HOW TO COMPLETE THIS TASK: Write out every entry, unchanged. Skip any picture.

Dataset records:
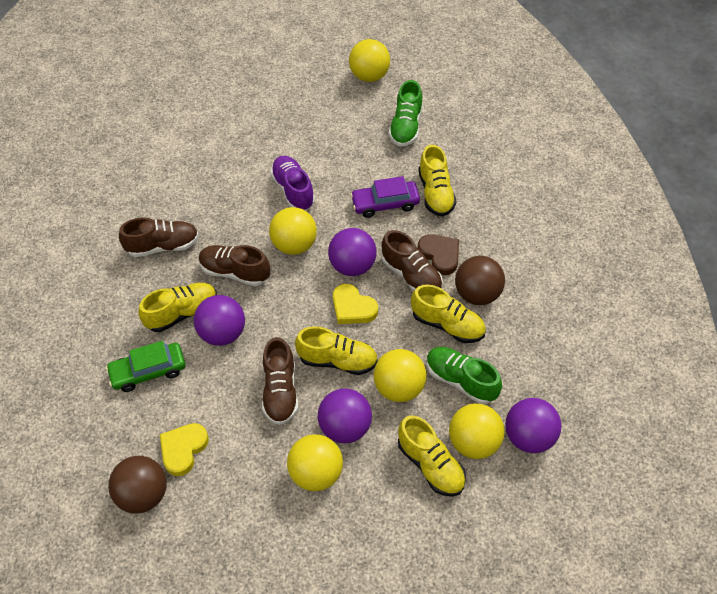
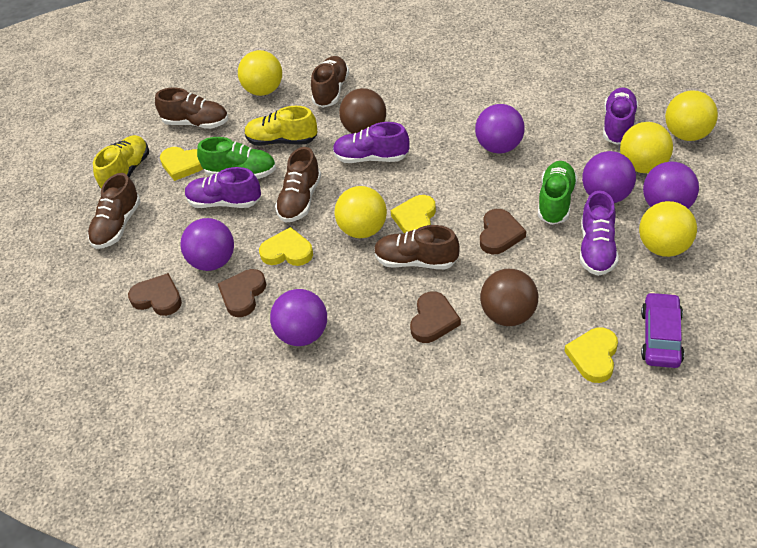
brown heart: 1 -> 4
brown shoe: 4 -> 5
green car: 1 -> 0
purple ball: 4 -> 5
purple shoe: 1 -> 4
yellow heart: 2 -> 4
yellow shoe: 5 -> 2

ANSWER TO THE EXERCISE:
brown heart: 1 -> 4
brown shoe: 4 -> 5
green car: 1 -> 0
purple ball: 4 -> 5
purple shoe: 1 -> 4
yellow heart: 2 -> 4
yellow shoe: 5 -> 2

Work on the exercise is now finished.